● TASK GOAL: Exact reproductions of all the entries, please, and no pictures.

● THE DATA:
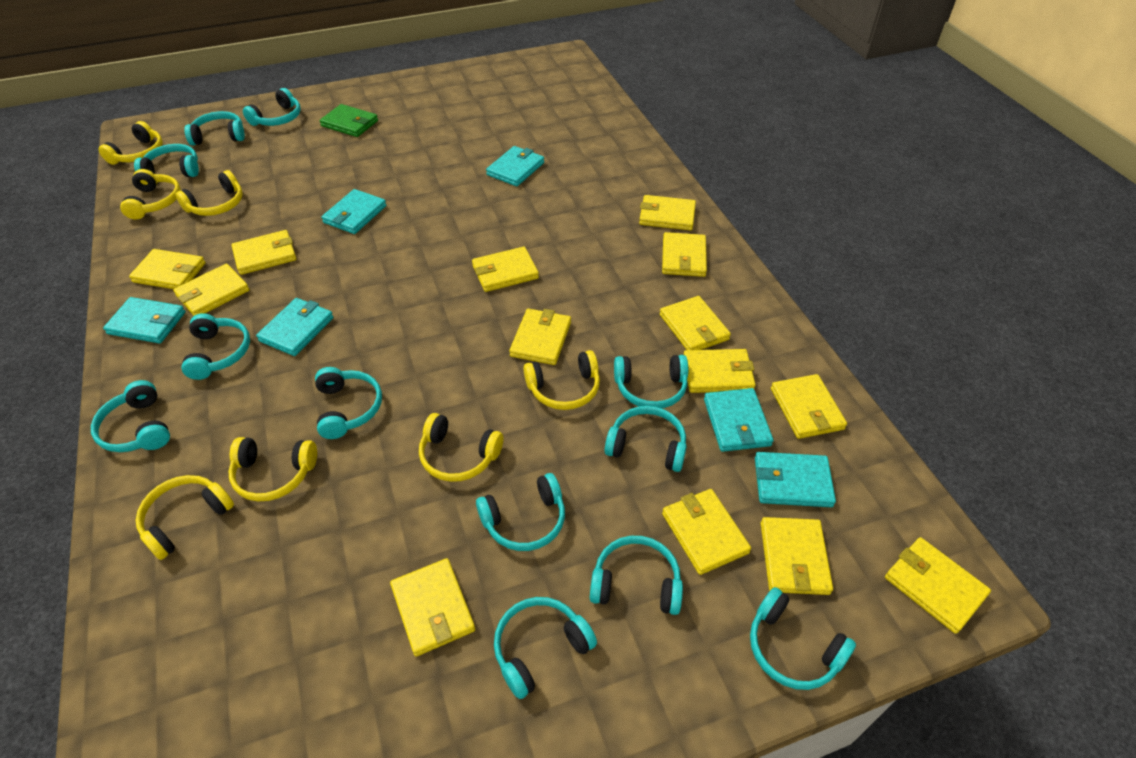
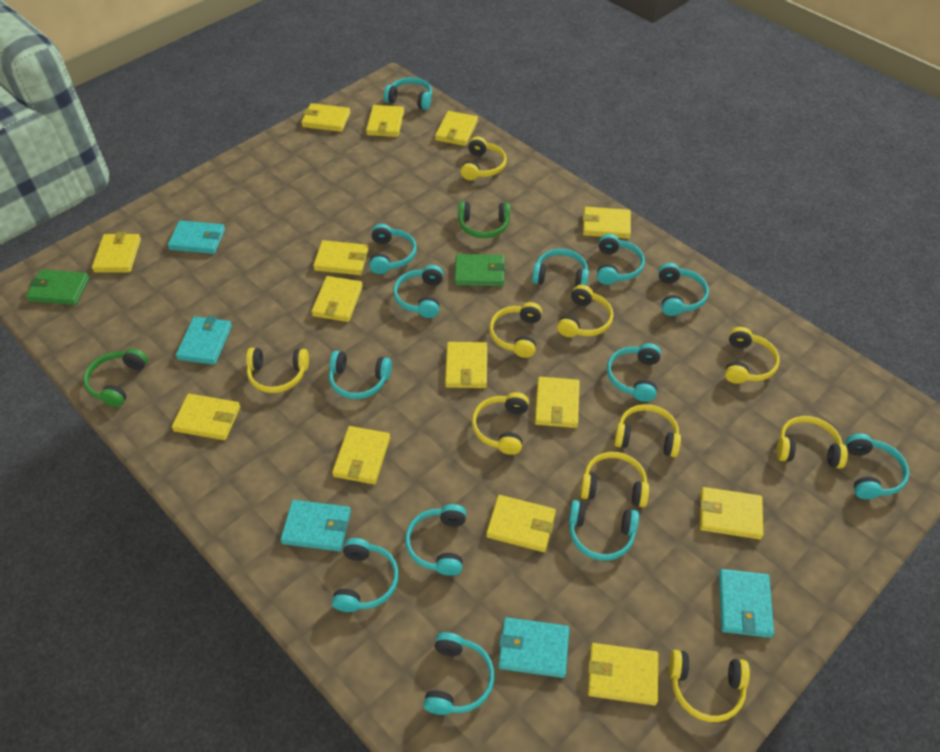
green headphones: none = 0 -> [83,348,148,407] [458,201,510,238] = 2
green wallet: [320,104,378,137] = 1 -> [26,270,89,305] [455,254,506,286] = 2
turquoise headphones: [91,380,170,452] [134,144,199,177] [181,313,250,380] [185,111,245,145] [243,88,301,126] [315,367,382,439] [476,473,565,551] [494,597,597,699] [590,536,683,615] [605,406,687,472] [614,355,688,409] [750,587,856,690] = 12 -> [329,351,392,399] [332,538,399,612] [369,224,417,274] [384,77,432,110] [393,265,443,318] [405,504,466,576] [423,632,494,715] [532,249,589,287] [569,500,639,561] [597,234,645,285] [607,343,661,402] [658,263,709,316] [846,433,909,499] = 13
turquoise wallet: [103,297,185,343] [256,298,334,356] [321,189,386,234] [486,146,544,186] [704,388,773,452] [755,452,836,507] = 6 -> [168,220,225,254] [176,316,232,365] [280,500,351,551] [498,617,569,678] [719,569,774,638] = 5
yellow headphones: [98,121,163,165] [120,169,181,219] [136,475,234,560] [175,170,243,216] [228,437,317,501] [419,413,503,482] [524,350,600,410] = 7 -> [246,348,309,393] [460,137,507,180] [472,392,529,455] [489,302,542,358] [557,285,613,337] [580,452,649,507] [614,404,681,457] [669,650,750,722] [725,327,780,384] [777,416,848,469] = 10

● RESPONSE BOX:
green headphones: none = 0 -> [83,348,148,407] [458,201,510,238] = 2
green wallet: [320,104,378,137] = 1 -> [26,270,89,305] [455,254,506,286] = 2
turquoise headphones: [91,380,170,452] [134,144,199,177] [181,313,250,380] [185,111,245,145] [243,88,301,126] [315,367,382,439] [476,473,565,551] [494,597,597,699] [590,536,683,615] [605,406,687,472] [614,355,688,409] [750,587,856,690] = 12 -> [329,351,392,399] [332,538,399,612] [369,224,417,274] [384,77,432,110] [393,265,443,318] [405,504,466,576] [423,632,494,715] [532,249,589,287] [569,500,639,561] [597,234,645,285] [607,343,661,402] [658,263,709,316] [846,433,909,499] = 13
turquoise wallet: [103,297,185,343] [256,298,334,356] [321,189,386,234] [486,146,544,186] [704,388,773,452] [755,452,836,507] = 6 -> [168,220,225,254] [176,316,232,365] [280,500,351,551] [498,617,569,678] [719,569,774,638] = 5
yellow headphones: [98,121,163,165] [120,169,181,219] [136,475,234,560] [175,170,243,216] [228,437,317,501] [419,413,503,482] [524,350,600,410] = 7 -> [246,348,309,393] [460,137,507,180] [472,392,529,455] [489,302,542,358] [557,285,613,337] [580,452,649,507] [614,404,681,457] [669,650,750,722] [725,327,780,384] [777,416,848,469] = 10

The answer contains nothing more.